> **Direction**:
Can you transcribe every line of the records below, word for word, and leave the pictures out?

> **Entries**:
....

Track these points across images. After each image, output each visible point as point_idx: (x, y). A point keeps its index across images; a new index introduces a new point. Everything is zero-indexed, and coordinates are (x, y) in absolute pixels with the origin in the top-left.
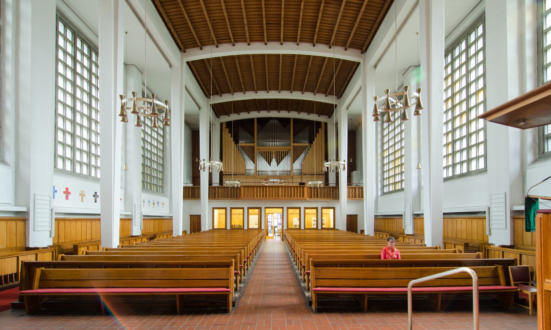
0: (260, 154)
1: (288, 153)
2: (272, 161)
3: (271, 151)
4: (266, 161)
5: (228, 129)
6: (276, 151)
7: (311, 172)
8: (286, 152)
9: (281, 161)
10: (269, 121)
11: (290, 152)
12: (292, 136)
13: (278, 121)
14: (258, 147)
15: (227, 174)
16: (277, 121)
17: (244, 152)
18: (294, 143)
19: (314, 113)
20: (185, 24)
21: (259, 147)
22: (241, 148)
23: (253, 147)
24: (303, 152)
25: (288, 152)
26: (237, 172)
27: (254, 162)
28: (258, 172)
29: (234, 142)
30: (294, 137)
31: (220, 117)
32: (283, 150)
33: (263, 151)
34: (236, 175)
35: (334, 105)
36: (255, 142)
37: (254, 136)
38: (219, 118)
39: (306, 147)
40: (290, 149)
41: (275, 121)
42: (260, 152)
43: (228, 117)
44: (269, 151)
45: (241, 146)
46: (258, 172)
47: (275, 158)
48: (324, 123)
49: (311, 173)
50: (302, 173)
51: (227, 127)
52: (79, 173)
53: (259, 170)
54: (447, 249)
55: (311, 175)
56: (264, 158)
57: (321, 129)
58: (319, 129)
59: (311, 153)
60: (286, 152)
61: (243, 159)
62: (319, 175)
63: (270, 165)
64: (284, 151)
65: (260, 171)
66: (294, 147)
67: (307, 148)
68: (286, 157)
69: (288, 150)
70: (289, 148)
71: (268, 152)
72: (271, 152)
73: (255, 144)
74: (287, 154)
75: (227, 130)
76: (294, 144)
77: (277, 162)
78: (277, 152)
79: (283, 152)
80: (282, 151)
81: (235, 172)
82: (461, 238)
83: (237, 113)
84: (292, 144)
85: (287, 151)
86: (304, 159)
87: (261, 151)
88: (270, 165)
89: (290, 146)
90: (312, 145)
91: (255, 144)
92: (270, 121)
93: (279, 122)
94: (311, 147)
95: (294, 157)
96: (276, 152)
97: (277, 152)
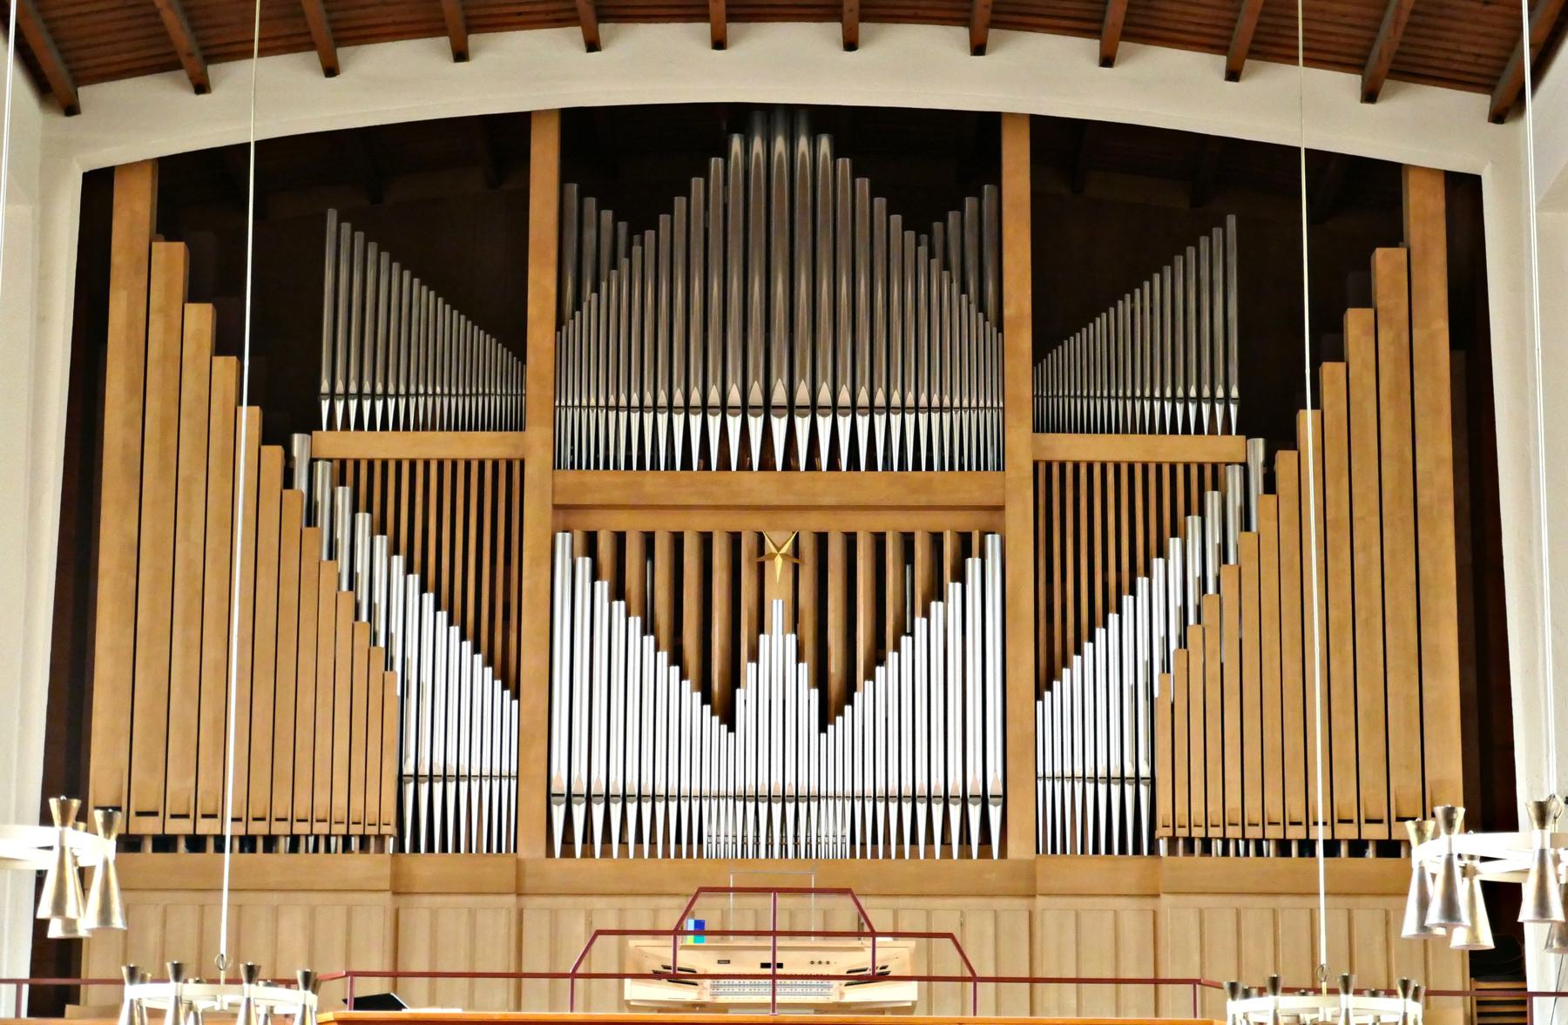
0: (595, 576)
1: (973, 565)
2: (754, 656)
3: (747, 526)
4: (677, 658)
5: (179, 248)
6: (817, 522)
7: (1275, 812)
8: (937, 539)
9: (877, 658)
10: (725, 153)
11: (993, 542)
12: (1020, 339)
13: (837, 153)
14: (569, 477)
15: (181, 827)
16: (825, 145)
17: (381, 542)
18: (1040, 426)
19: (1293, 60)
20: (168, 54)
21: (591, 477)
22: (344, 495)
23: (511, 472)
24: (1162, 552)
25: (965, 547)
26: (281, 809)
27: (510, 679)
28: (559, 813)
29: (256, 409)
30: (1043, 346)
31: (88, 95)
32: (906, 522)
33: (634, 525)
34: (270, 842)
35: (1299, 149)
36: (531, 416)
37: (515, 341)
38: (71, 109)
39: (1213, 476)
40: (1000, 509)
41: (803, 144)
42: (591, 545)
43: (190, 98)
44: (720, 527)
45: (343, 471)
46: (559, 813)
47: (795, 624)
48: (1439, 187)
49: (1274, 833)
50: (1162, 833)
51: (166, 226)
52: (160, 835)
53: (777, 790)
54: (936, 1014)
55: (1283, 847)
56: (648, 627)
57: (1399, 254)
58: (1380, 253)
59: (1269, 558)
60: (937, 539)
61: (362, 639)
62: (164, 843)
63: (728, 718)
64: (920, 525)
65: (797, 799)
66: (1044, 472)
67: (1212, 499)
68: (936, 607)
69: (963, 521)
70: (971, 487)
71: (706, 540)
72: (735, 539)
73: (535, 444)
74: (960, 575)
75: (172, 257)
76: (1049, 439)
77: (820, 679)
78: (822, 539)
79: (907, 540)
80: (891, 525)
81: (302, 810)
82: (777, 938)
83: (308, 46)
84: (1023, 446)
85: (949, 525)
86: (1183, 642)
87: (594, 521)
88: (728, 718)
89: (1000, 467)
90: (1285, 459)
91: (535, 444)
92: (736, 144)
93: (845, 164)
94: (1270, 486)
95: (1045, 614)
96: (808, 546)
97: (822, 539)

....

> **Solution for this task**:
Track these points across images. After each image, output each visible point as point_idx: (x, y). A point keeps its index across images; a new index introduces a new point. Everything is zero-indexed, and coordinates are (x, y) in absolute pixels with the origin in the top-left.
0: (260, 154)
1: (288, 153)
2: (272, 161)
3: (271, 151)
4: (266, 161)
5: (228, 129)
6: (276, 151)
7: (311, 172)
8: (286, 152)
9: (281, 161)
10: (269, 121)
11: (290, 152)
12: (292, 136)
13: (278, 121)
14: (258, 147)
15: (227, 174)
16: (277, 121)
17: (244, 152)
18: (294, 143)
19: (314, 113)
20: (185, 24)
21: (259, 147)
22: (241, 148)
23: (253, 147)
24: (303, 152)
25: (288, 152)
26: (237, 172)
27: (254, 162)
28: (258, 172)
29: (234, 142)
30: (294, 137)
31: (220, 117)
32: (283, 150)
33: (263, 151)
34: (236, 175)
35: (334, 105)
36: (255, 142)
37: (254, 136)
38: (219, 118)
39: (306, 147)
40: (290, 149)
41: (275, 121)
42: (260, 152)
43: (228, 117)
44: (269, 151)
45: (241, 146)
46: (258, 172)
47: (275, 158)
48: (324, 123)
49: (311, 173)
50: (302, 173)
51: (227, 127)
52: (79, 173)
53: (259, 170)
54: (447, 249)
55: (311, 175)
56: (264, 158)
57: (321, 129)
58: (319, 129)
59: (311, 153)
60: (286, 152)
61: (243, 159)
62: (319, 175)
63: (270, 165)
64: (284, 151)
65: (260, 171)
66: (294, 147)
67: (307, 148)
68: (286, 157)
69: (288, 150)
70: (289, 148)
71: (268, 152)
72: (271, 152)
73: (255, 144)
74: (287, 154)
75: (227, 130)
76: (294, 144)
77: (277, 162)
78: (277, 152)
79: (283, 152)
80: (282, 151)
81: (235, 172)
82: (461, 238)
83: (237, 113)
84: (292, 144)
85: (287, 151)
86: (304, 159)
87: (261, 151)
88: (270, 165)
89: (290, 146)
90: (312, 145)
91: (255, 144)
92: (270, 121)
93: (279, 122)
94: (311, 147)
95: (294, 157)
96: (276, 152)
97: (277, 152)
0: (595, 576)
1: (973, 565)
2: (754, 656)
3: (747, 526)
4: (677, 658)
5: (179, 248)
6: (817, 522)
7: (1275, 812)
8: (937, 539)
9: (877, 658)
10: (725, 153)
11: (993, 542)
12: (1020, 339)
13: (837, 153)
14: (569, 477)
15: (181, 827)
16: (825, 145)
17: (381, 542)
18: (1040, 426)
19: (1293, 60)
20: (168, 54)
21: (591, 477)
22: (344, 495)
23: (511, 472)
24: (1162, 552)
25: (965, 547)
26: (281, 809)
27: (510, 679)
28: (559, 813)
29: (256, 409)
30: (1043, 346)
31: (88, 95)
32: (906, 522)
33: (634, 525)
34: (270, 842)
35: (1299, 149)
36: (531, 416)
37: (515, 341)
38: (71, 109)
39: (1213, 476)
40: (1000, 509)
41: (803, 144)
42: (591, 545)
43: (190, 98)
44: (720, 527)
45: (343, 471)
46: (559, 813)
47: (795, 624)
48: (1439, 187)
49: (1274, 833)
50: (1162, 833)
51: (166, 226)
52: (160, 835)
53: (777, 790)
54: (936, 1014)
55: (1283, 847)
56: (648, 627)
57: (1399, 254)
58: (1380, 253)
59: (1269, 558)
60: (937, 539)
61: (362, 639)
62: (164, 843)
63: (728, 718)
64: (920, 525)
65: (797, 799)
66: (1044, 472)
67: (1212, 499)
68: (936, 607)
69: (963, 521)
70: (971, 487)
71: (706, 540)
72: (735, 539)
73: (535, 444)
74: (960, 575)
75: (172, 257)
76: (1049, 439)
77: (820, 679)
78: (822, 539)
79: (907, 540)
80: (891, 525)
81: (302, 810)
82: (777, 938)
83: (308, 46)
84: (1023, 446)
85: (949, 525)
86: (1183, 642)
87: (594, 521)
88: (728, 718)
89: (1000, 467)
90: (1285, 459)
91: (535, 444)
92: (736, 144)
93: (845, 164)
94: (1270, 486)
95: (1045, 614)
96: (808, 546)
97: (822, 539)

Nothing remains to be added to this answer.